> [Task]
Can you edit the items below so that each "element" reads "object", change nothing else, and leave the pictures out?

> [Material for the task]
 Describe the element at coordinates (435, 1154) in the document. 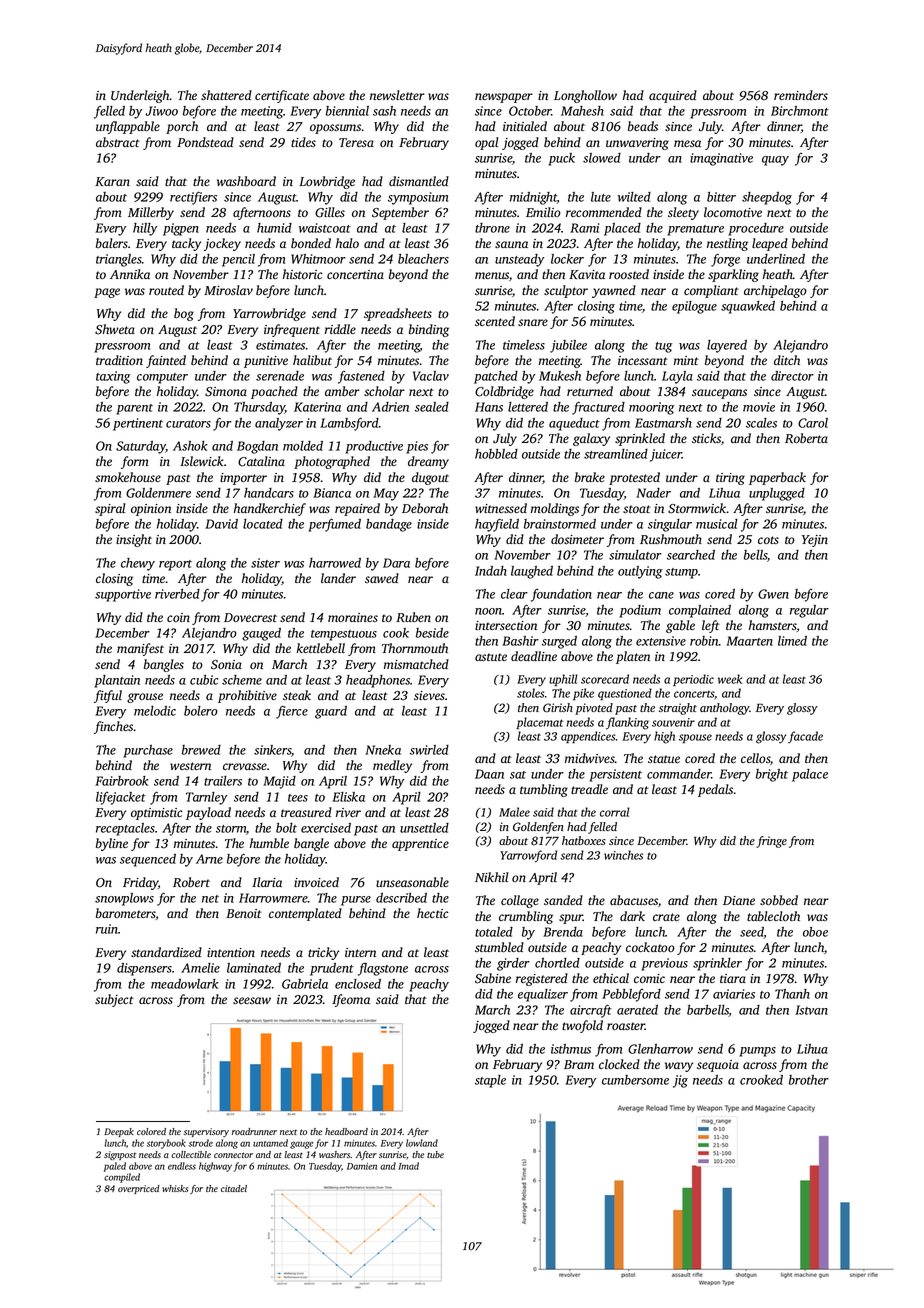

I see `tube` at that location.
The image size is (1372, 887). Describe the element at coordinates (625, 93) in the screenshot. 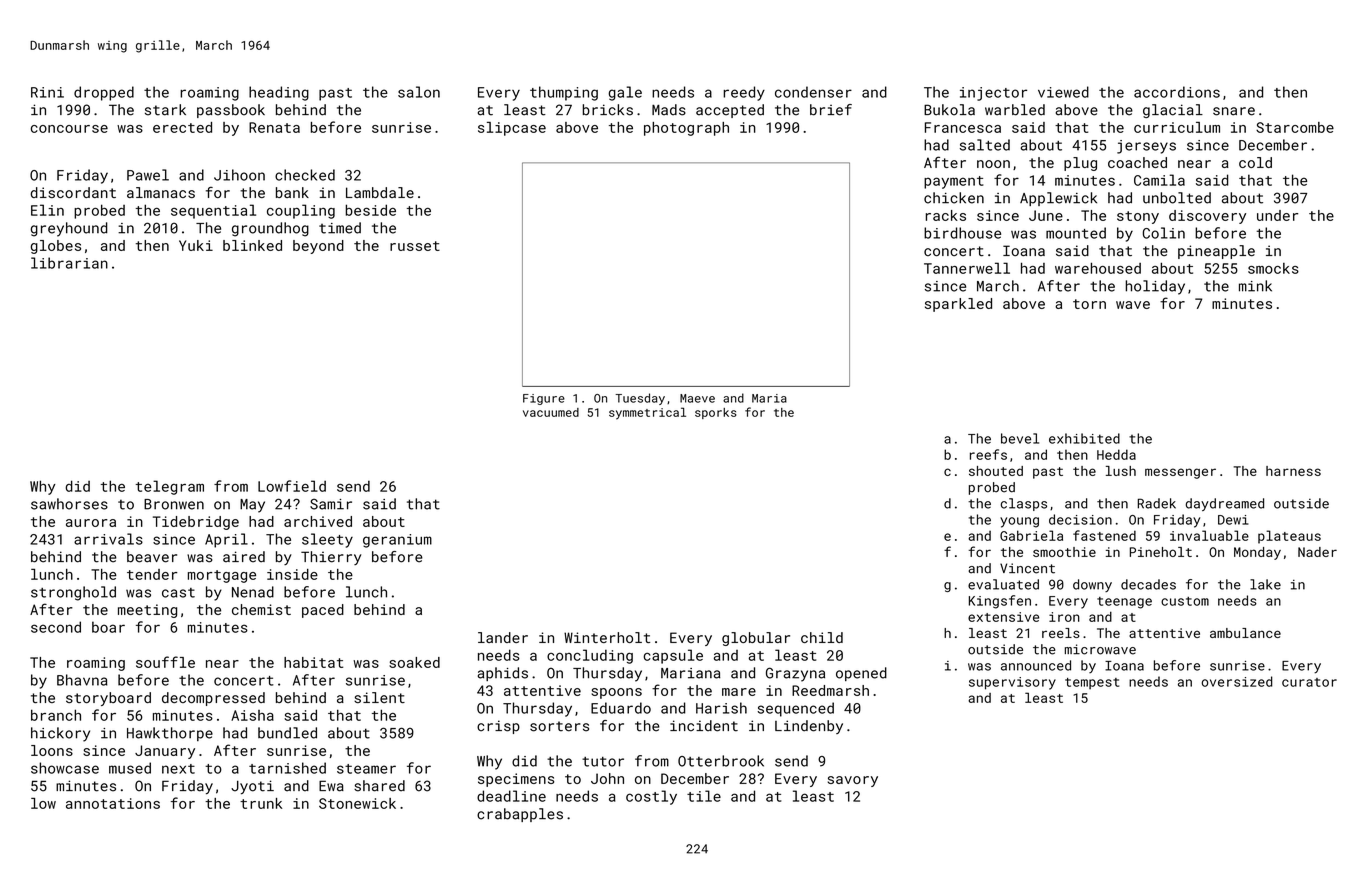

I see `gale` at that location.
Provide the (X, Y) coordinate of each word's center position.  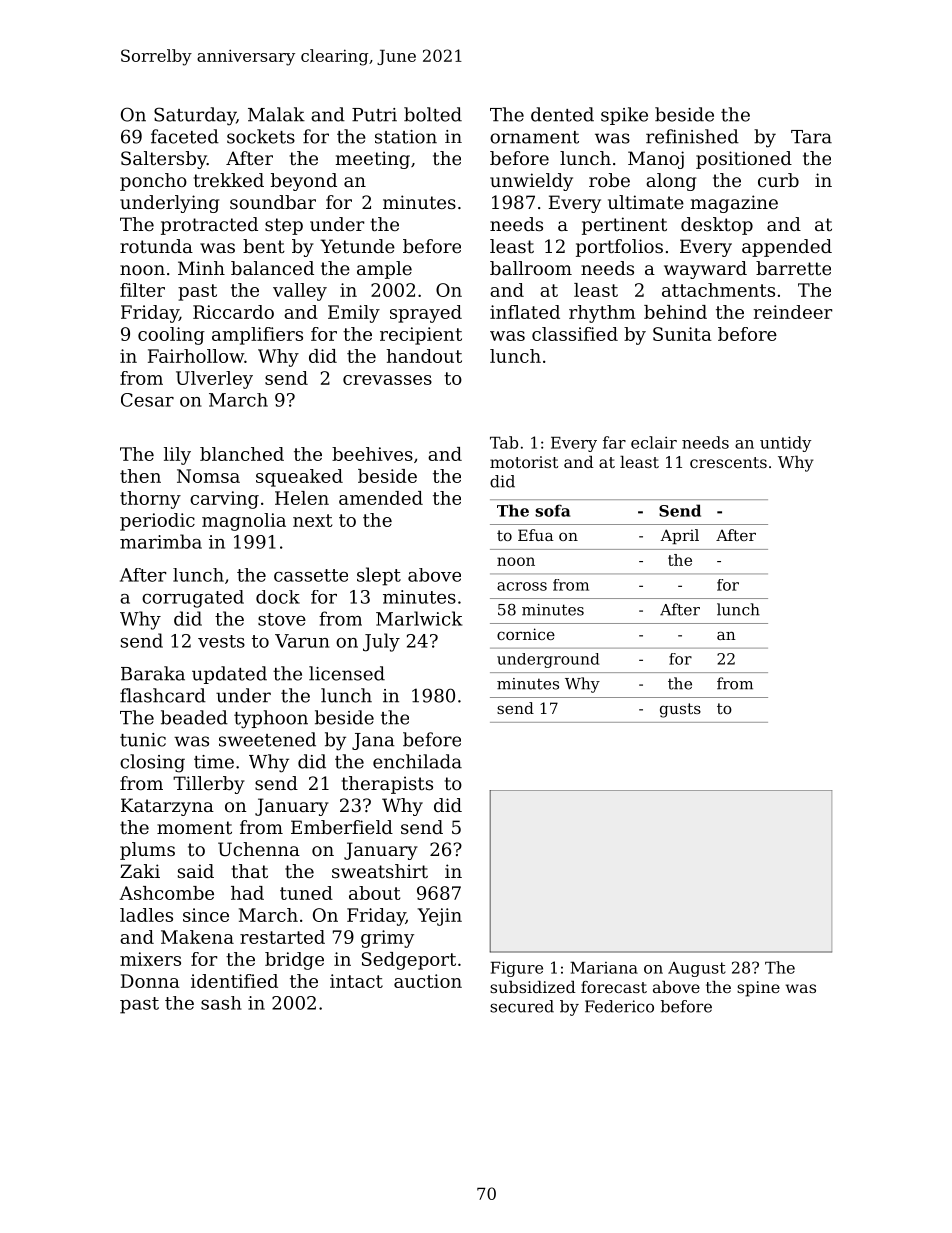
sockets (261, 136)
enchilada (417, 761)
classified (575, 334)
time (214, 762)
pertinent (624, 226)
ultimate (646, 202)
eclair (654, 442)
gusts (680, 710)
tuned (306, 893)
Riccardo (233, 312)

> [Expected answer]
 Describe the object at coordinates (435, 1154) in the document. 

I see `tube` at that location.
The image size is (1372, 887). Describe the object at coordinates (625, 93) in the screenshot. 

I see `gale` at that location.
Provide the (X, Y) coordinate of each word's center position.  
sockets (261, 136)
enchilada (417, 761)
classified (575, 334)
time (214, 762)
pertinent (624, 226)
ultimate (646, 202)
eclair (654, 442)
gusts (680, 710)
tuned (306, 893)
Riccardo (233, 312)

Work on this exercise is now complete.